Stored records:

-.-.-

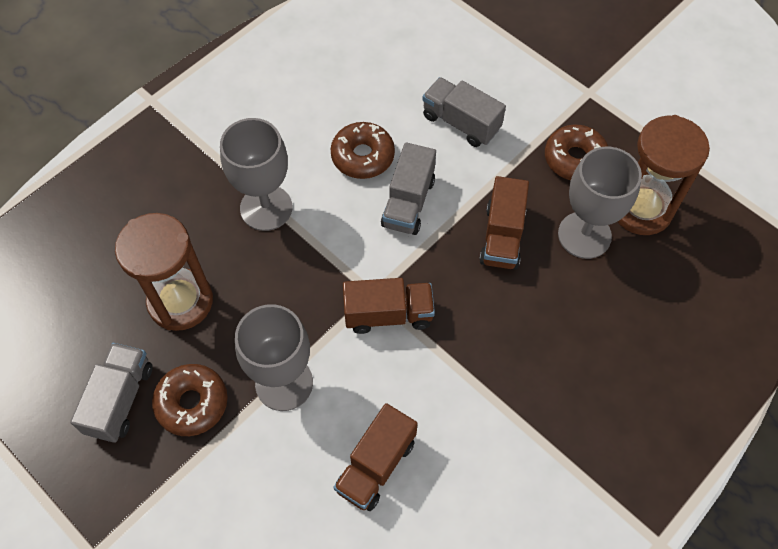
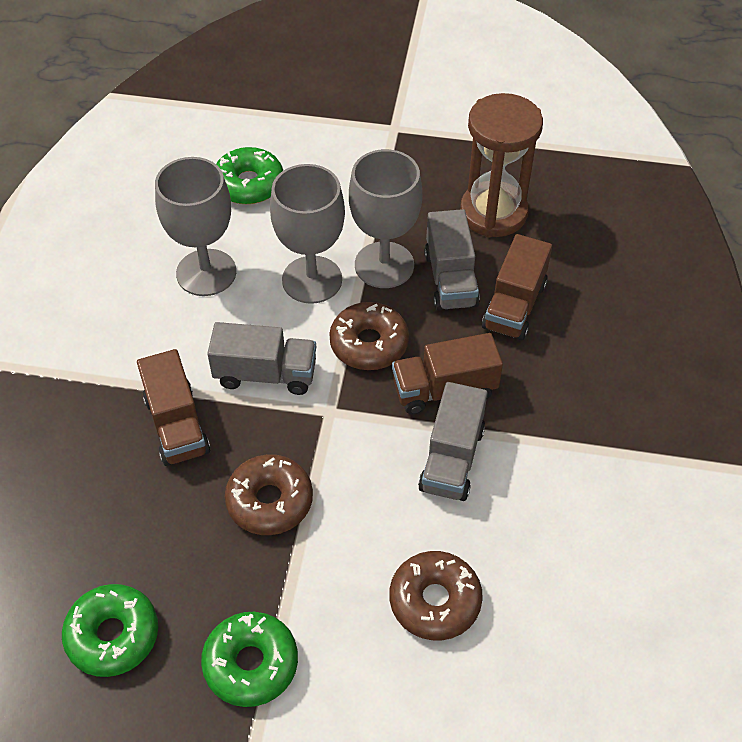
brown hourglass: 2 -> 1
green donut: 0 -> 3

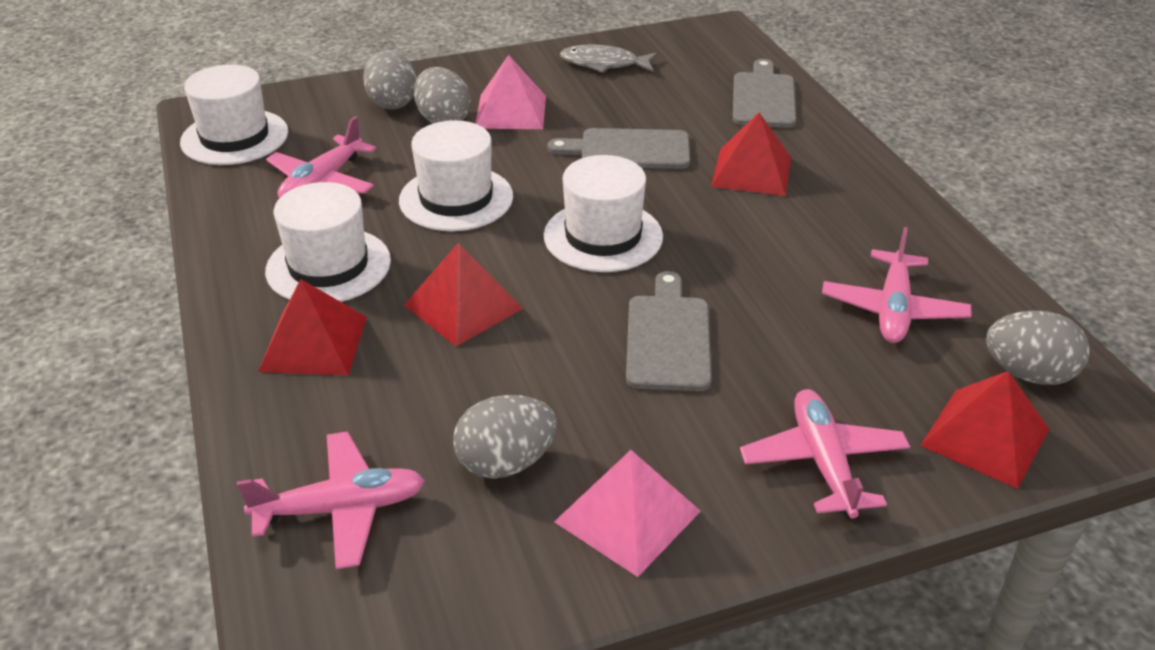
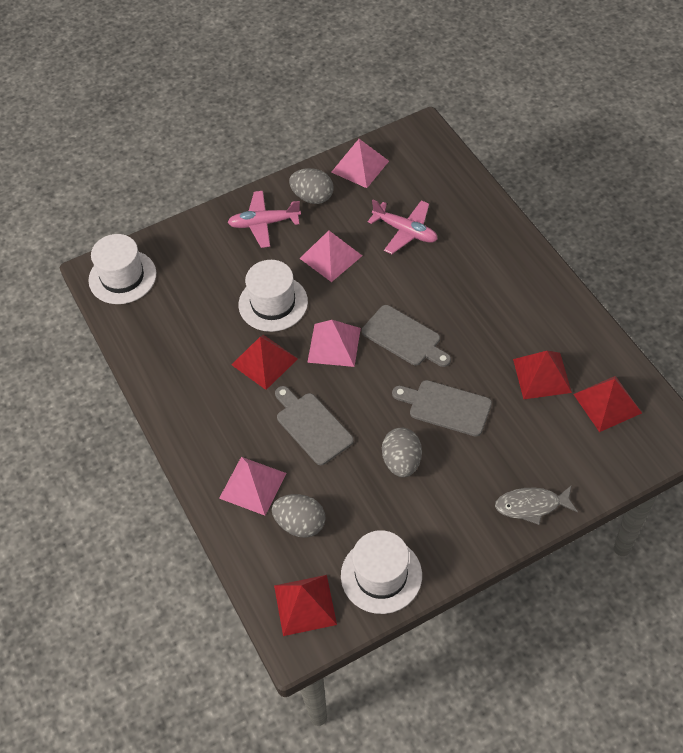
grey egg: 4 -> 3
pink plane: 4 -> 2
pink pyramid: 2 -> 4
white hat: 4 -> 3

-.-.-

WHAT TO DO. Please output the lines from the line that contains "green donut: 0 -> 3" through the end of the records, both ends included, exactly and with no pictures.

WRITTEN SOLUTION.
green donut: 0 -> 3

grey egg: 4 -> 3
pink plane: 4 -> 2
pink pyramid: 2 -> 4
white hat: 4 -> 3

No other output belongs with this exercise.